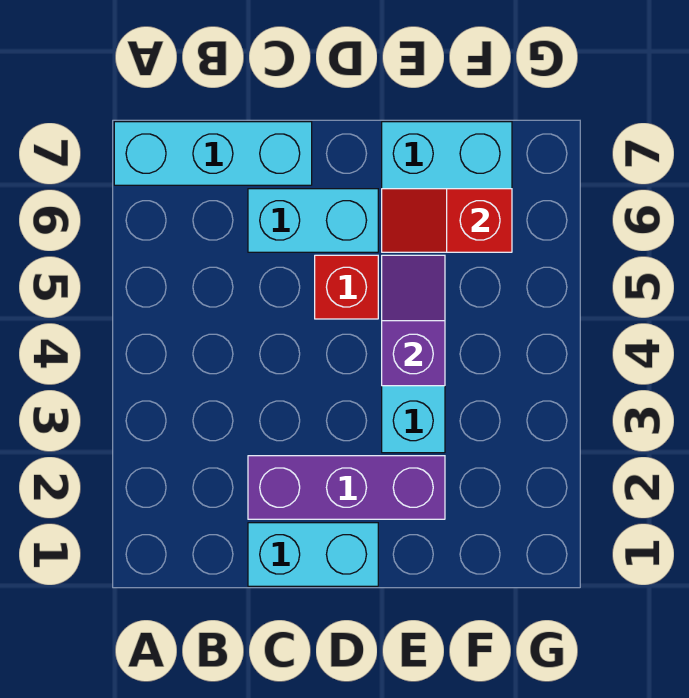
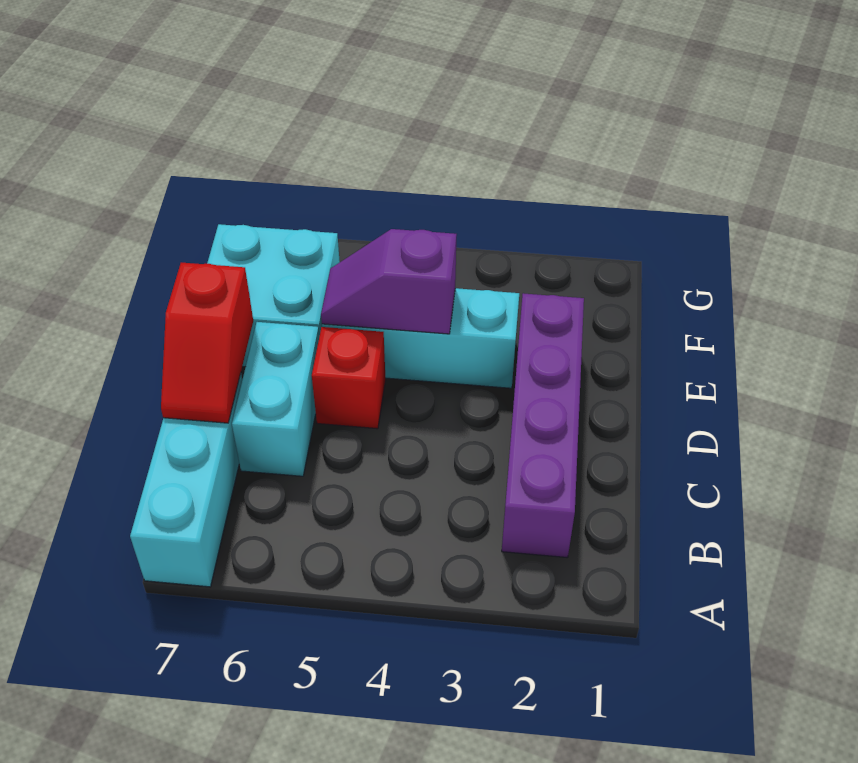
cyan brick C1:D1 level 1 -> none
purple brick C2:E2 level 1 -> purple brick B2:E2 level 1
red slope E6:F6 level 2 top F -> red slope C7:D7 level 2 top D

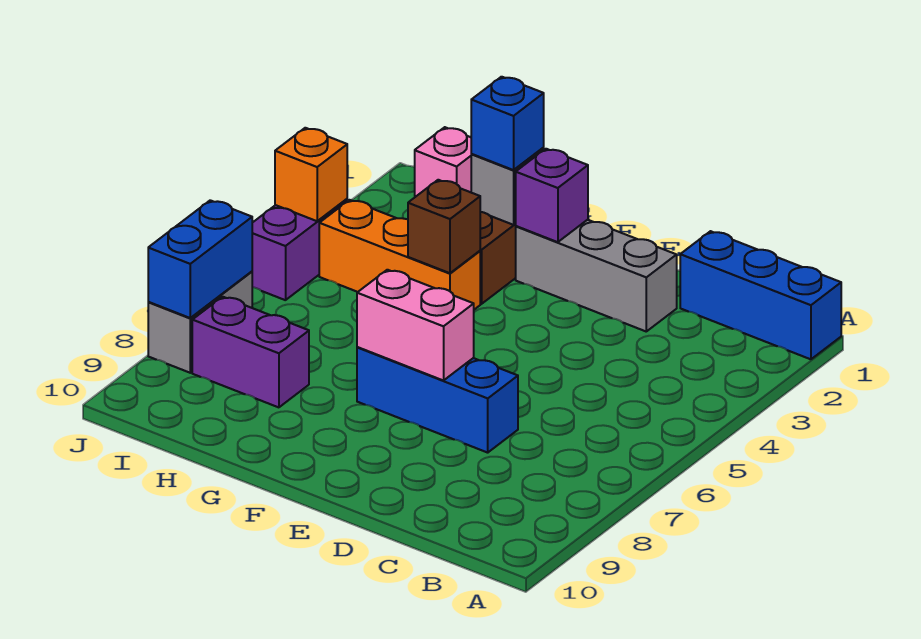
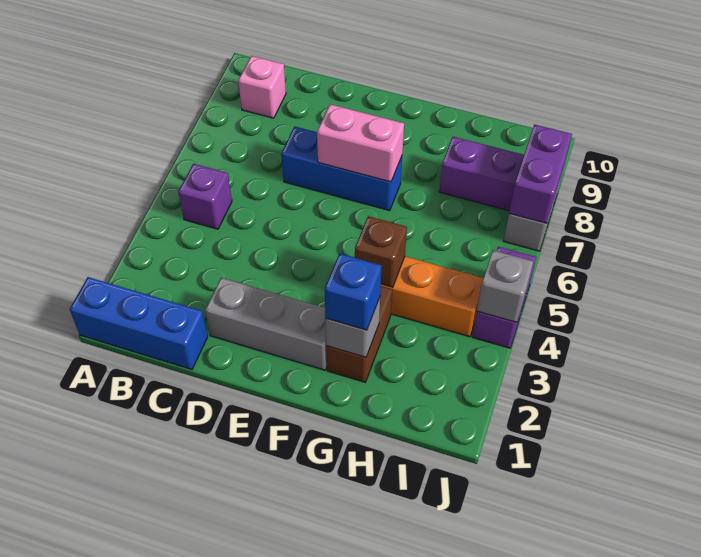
purple brick F2 level 2 -> purple brick B5 level 1
pink brick I1 level 1 -> pink brick B9 level 1
orange brick J4 level 2 -> grey brick J4 level 2
blue brick J7:J8 level 2 -> purple brick J7:J8 level 2

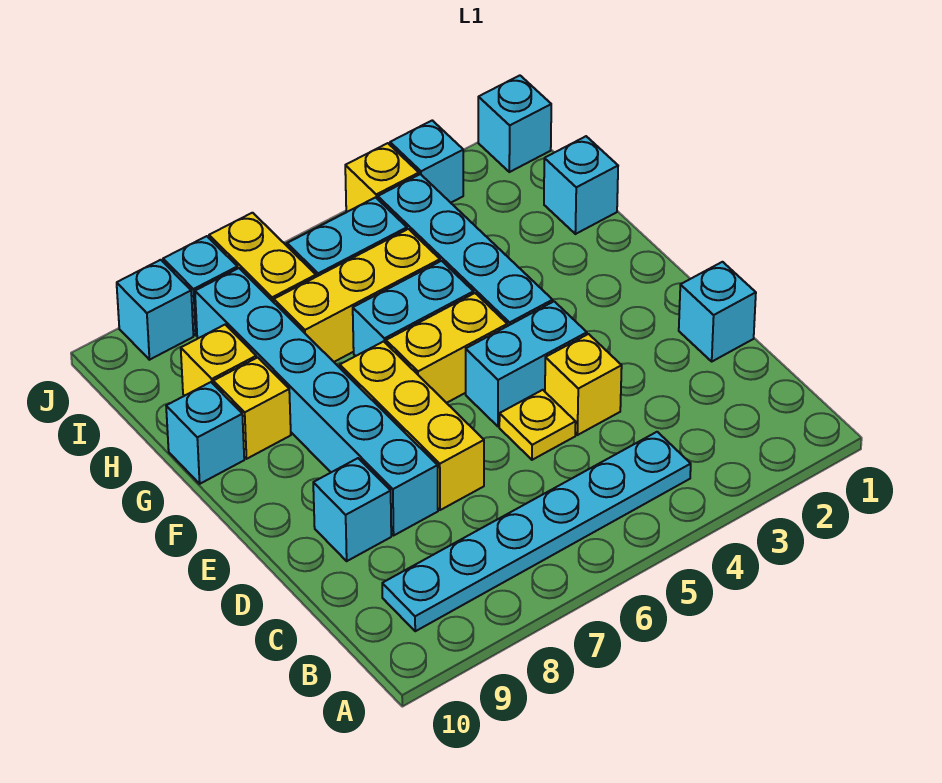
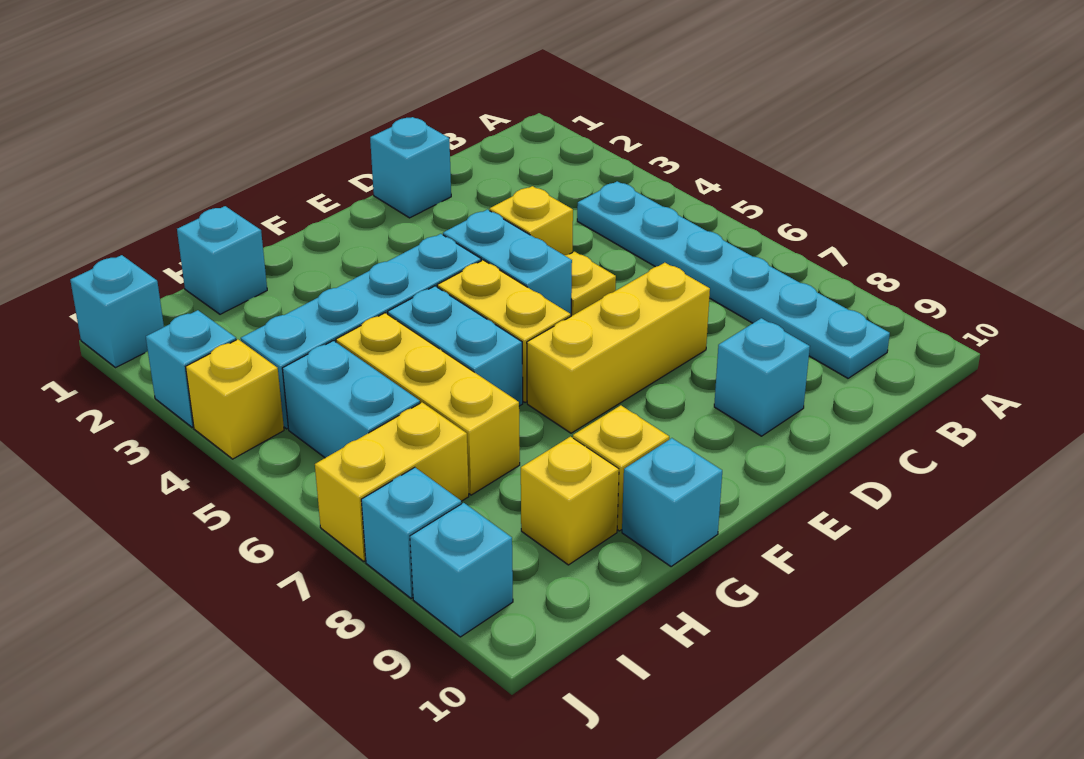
cyan brick D8:I8 level 1 -> none

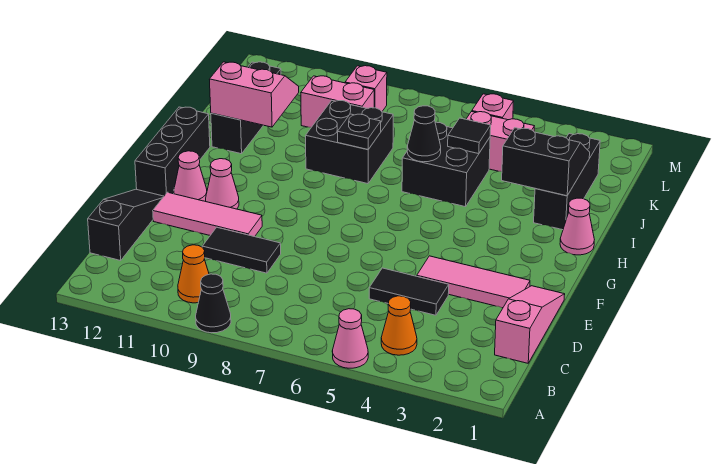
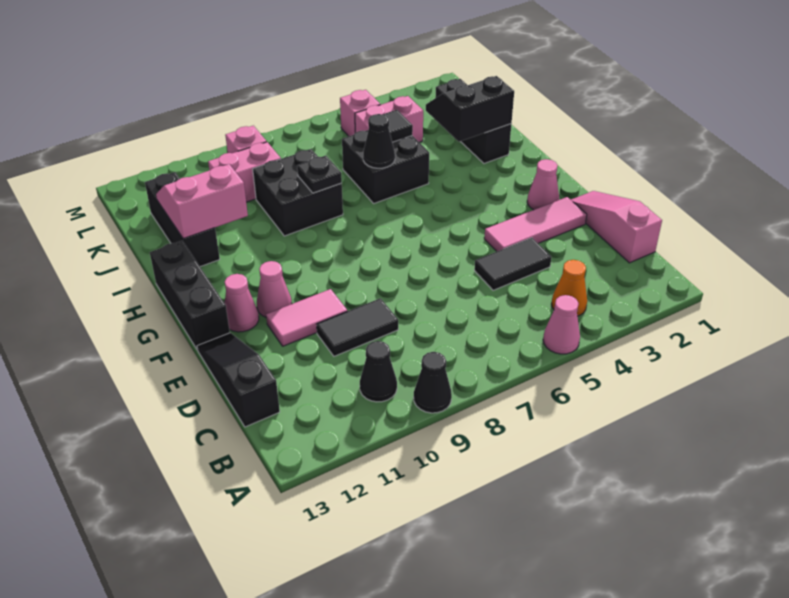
orange cone B10 level 1 -> black cone B10 level 1
pink tile E10:E12 level 1 -> pink tile E10:E11 level 1
pink cone H1 level 1 -> pink cone F2 level 1

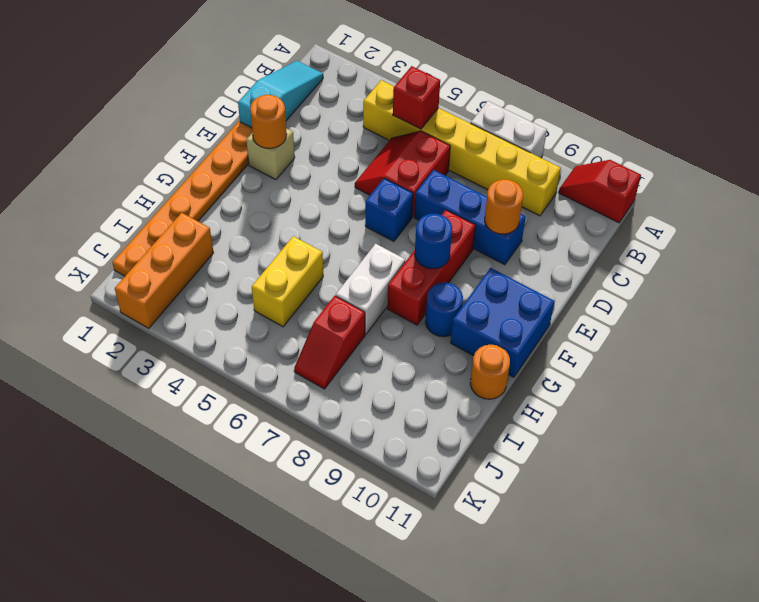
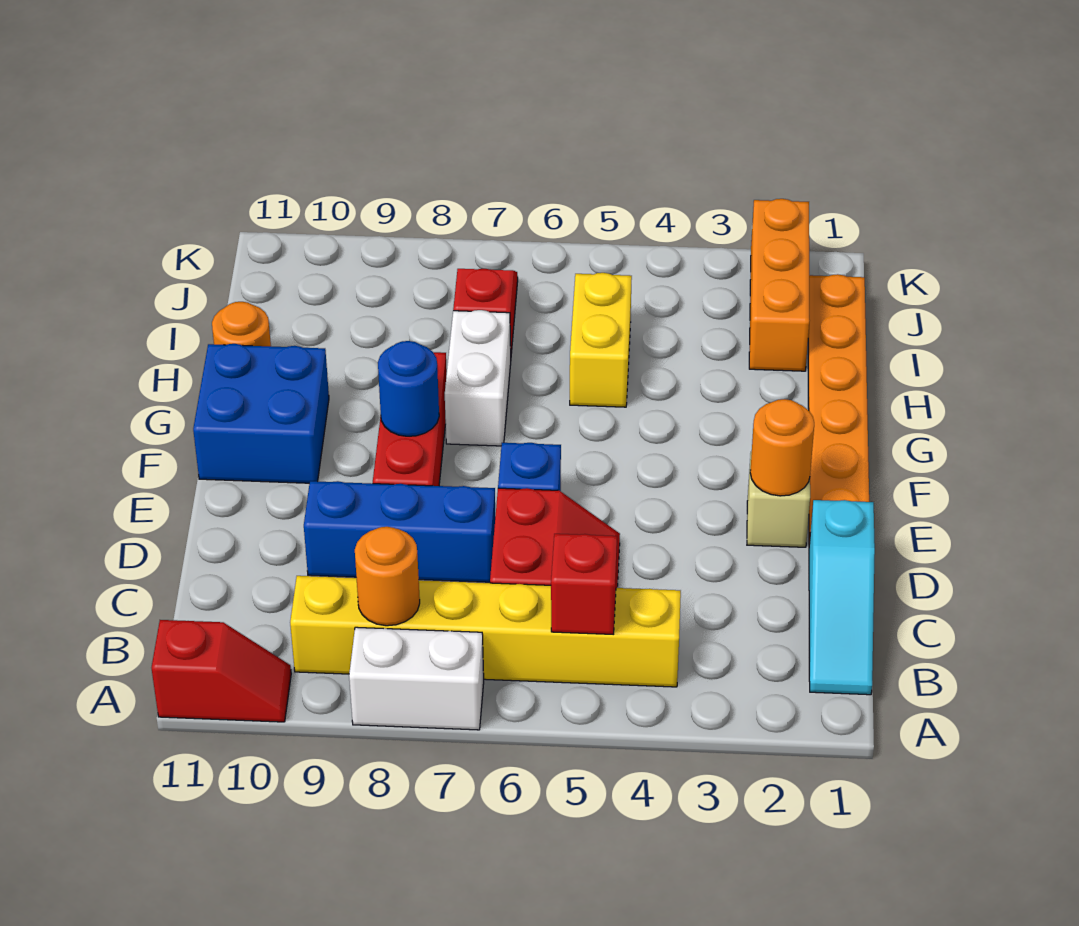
orange round brick D9 level 2 -> orange round brick B8 level 2
blue round brick G9 level 1 -> none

::::::::::

- **WHAT IS REQUIRED**
Nothing but the lines from the one containing "purple brick C2:E2" through the end of the entries should be written out, exactly and without pictures.

- **EXERCISE SOLUTION**
purple brick C2:E2 level 1 -> purple brick B2:E2 level 1
red slope E6:F6 level 2 top F -> red slope C7:D7 level 2 top D

purple brick F2 level 2 -> purple brick B5 level 1
pink brick I1 level 1 -> pink brick B9 level 1
orange brick J4 level 2 -> grey brick J4 level 2
blue brick J7:J8 level 2 -> purple brick J7:J8 level 2

cyan brick D8:I8 level 1 -> none

orange cone B10 level 1 -> black cone B10 level 1
pink tile E10:E12 level 1 -> pink tile E10:E11 level 1
pink cone H1 level 1 -> pink cone F2 level 1

orange round brick D9 level 2 -> orange round brick B8 level 2
blue round brick G9 level 1 -> none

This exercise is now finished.